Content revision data
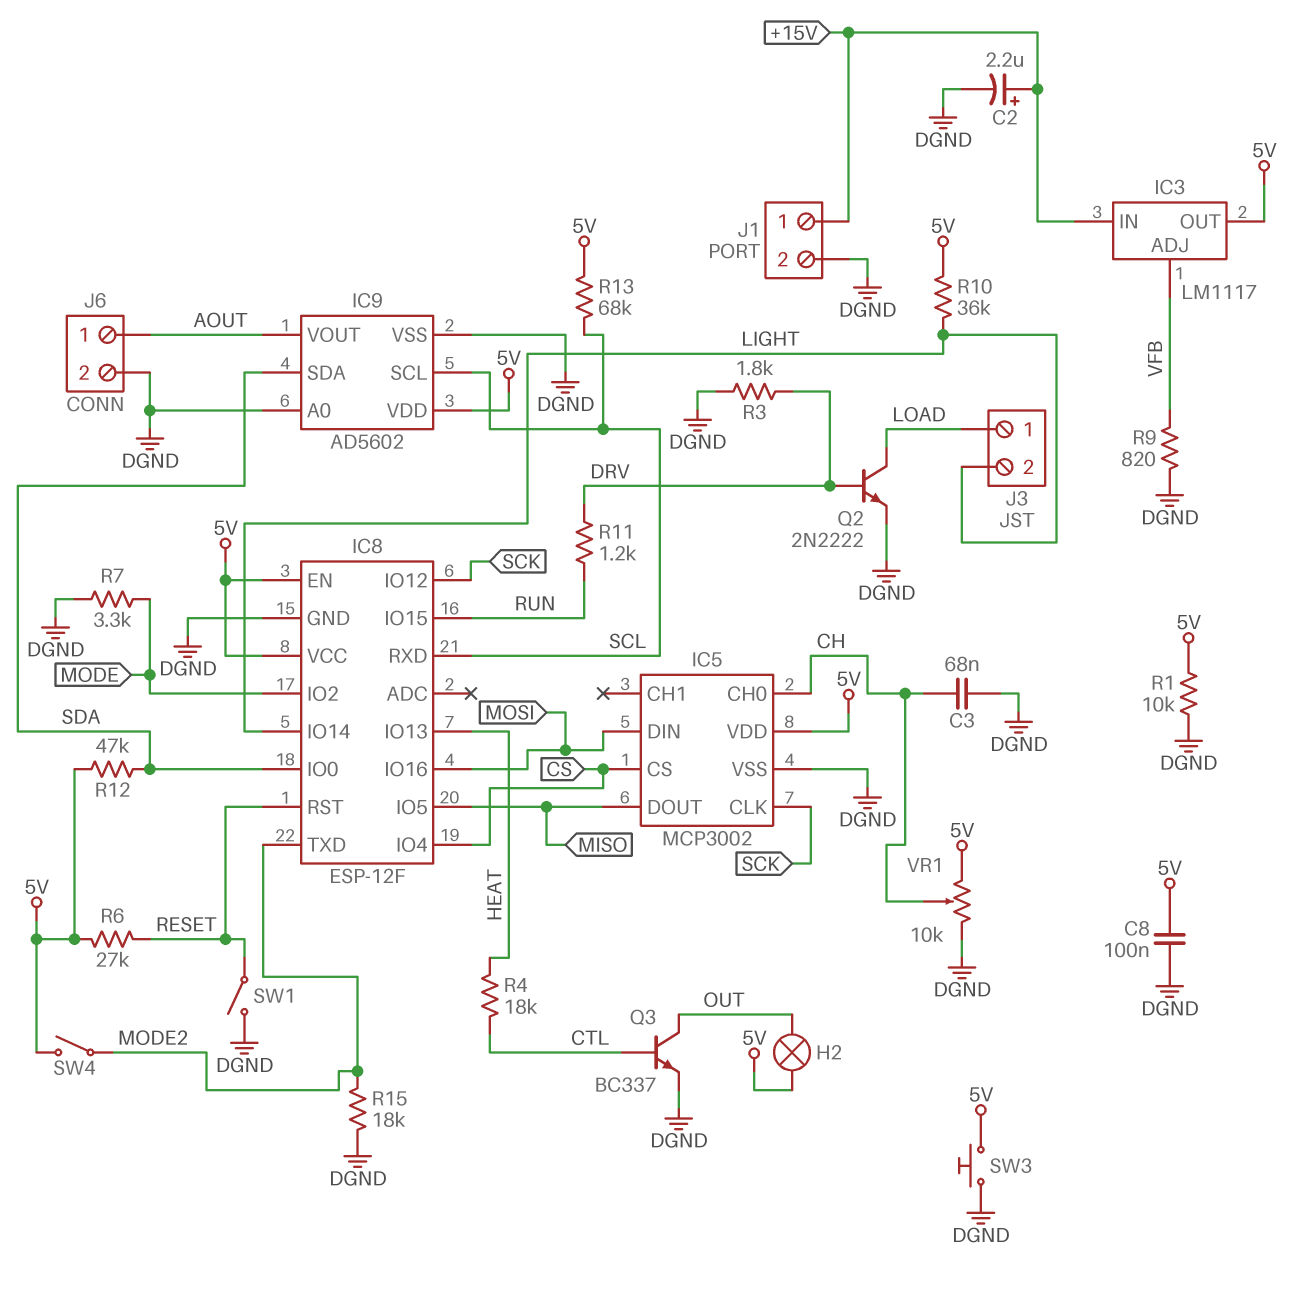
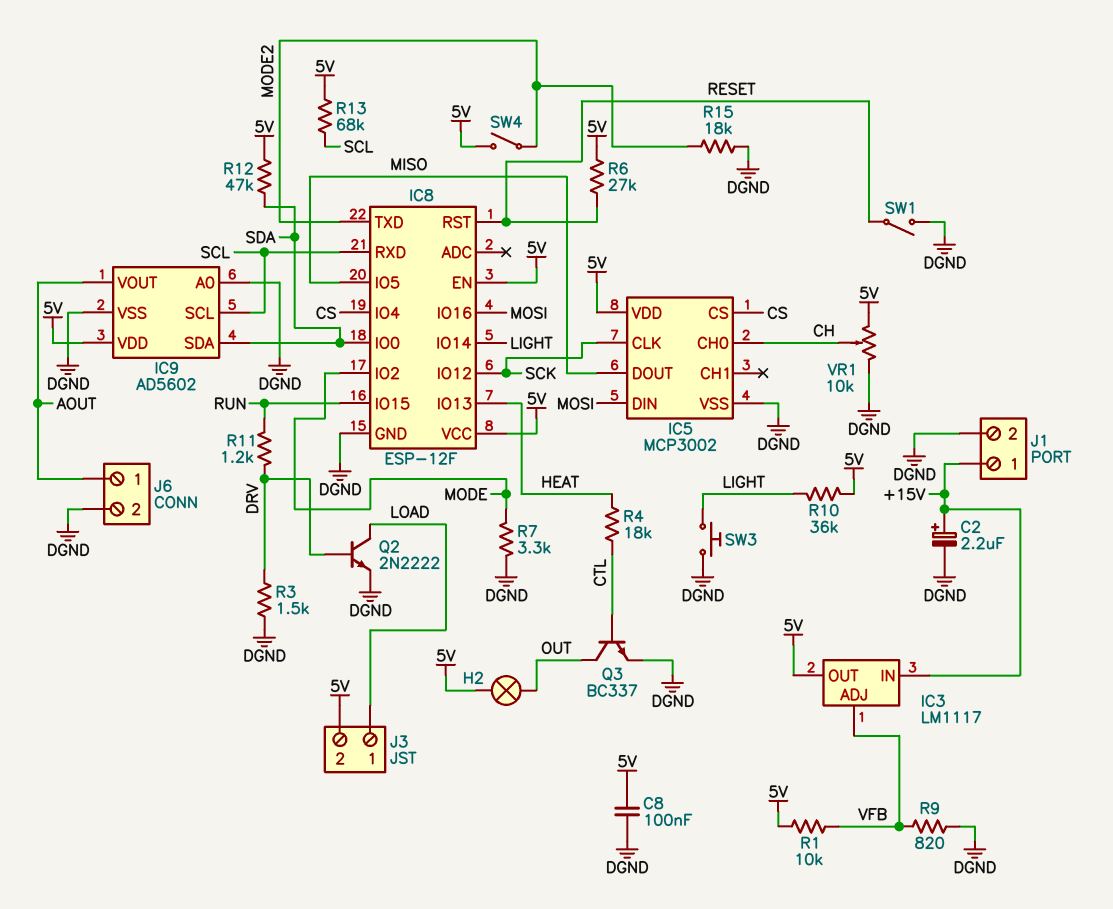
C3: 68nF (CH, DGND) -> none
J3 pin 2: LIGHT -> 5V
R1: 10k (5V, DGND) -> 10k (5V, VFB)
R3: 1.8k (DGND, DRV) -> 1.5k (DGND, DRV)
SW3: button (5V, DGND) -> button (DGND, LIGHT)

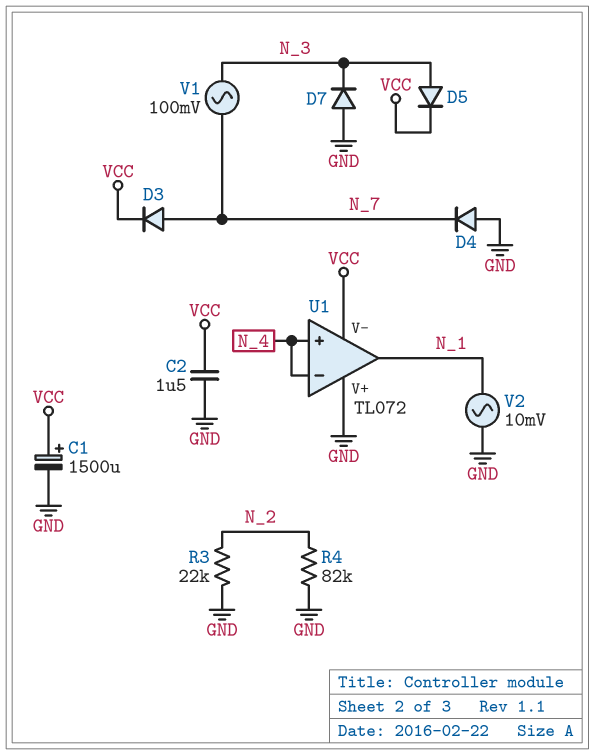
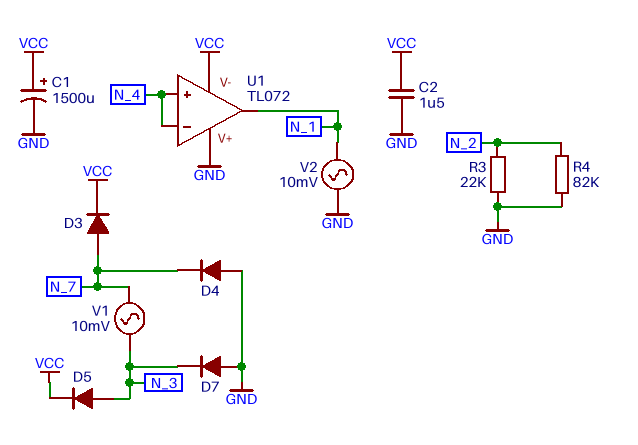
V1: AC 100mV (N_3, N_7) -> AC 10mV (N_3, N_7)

**WHAT YOU WILL DO**
Transcribe the records above exactly, leaving every picture out of the copy.

**EXERCISE RESULT**
C3: 68nF (CH, DGND) -> none
J3 pin 2: LIGHT -> 5V
R1: 10k (5V, DGND) -> 10k (5V, VFB)
R3: 1.8k (DGND, DRV) -> 1.5k (DGND, DRV)
SW3: button (5V, DGND) -> button (DGND, LIGHT)

V1: AC 100mV (N_3, N_7) -> AC 10mV (N_3, N_7)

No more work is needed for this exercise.